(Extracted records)
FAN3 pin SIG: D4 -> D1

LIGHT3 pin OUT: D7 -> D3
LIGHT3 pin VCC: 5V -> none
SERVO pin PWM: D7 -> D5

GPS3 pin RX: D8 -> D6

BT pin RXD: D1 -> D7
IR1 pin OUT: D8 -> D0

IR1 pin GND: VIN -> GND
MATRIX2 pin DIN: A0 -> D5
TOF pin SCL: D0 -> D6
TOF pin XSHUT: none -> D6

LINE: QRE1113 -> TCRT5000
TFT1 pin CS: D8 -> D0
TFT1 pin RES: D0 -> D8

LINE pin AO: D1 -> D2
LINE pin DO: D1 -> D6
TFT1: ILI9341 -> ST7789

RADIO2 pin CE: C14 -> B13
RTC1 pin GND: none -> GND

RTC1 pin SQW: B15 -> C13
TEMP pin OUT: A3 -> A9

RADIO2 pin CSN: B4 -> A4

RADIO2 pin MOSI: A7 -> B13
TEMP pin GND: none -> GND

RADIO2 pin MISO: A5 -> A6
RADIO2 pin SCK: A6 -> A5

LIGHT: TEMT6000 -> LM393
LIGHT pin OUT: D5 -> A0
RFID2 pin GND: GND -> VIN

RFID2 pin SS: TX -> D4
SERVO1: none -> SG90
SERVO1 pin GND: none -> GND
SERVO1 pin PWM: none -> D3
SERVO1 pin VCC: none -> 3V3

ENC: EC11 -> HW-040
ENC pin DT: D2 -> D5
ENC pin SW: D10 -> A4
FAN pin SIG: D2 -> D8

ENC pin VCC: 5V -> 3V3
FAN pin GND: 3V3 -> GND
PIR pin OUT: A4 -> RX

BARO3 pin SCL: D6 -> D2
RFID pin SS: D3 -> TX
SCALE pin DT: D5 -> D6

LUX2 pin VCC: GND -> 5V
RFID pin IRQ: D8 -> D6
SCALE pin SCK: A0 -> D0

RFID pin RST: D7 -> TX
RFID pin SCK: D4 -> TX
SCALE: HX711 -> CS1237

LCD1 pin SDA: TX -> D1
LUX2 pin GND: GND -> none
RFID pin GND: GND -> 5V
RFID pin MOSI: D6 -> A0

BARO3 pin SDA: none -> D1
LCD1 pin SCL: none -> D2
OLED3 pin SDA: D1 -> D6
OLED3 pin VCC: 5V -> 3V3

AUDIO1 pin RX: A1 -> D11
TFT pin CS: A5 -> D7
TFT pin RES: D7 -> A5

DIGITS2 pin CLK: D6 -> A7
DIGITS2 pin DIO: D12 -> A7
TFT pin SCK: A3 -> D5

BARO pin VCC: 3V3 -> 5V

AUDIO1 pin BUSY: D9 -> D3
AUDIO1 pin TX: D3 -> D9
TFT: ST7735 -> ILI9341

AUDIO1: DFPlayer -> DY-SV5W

▶ [Work task]
Examine the entries and say how many of their lines hold the word "SCALE". No other words should accompany the number.

▶ [Answer to this problem]
3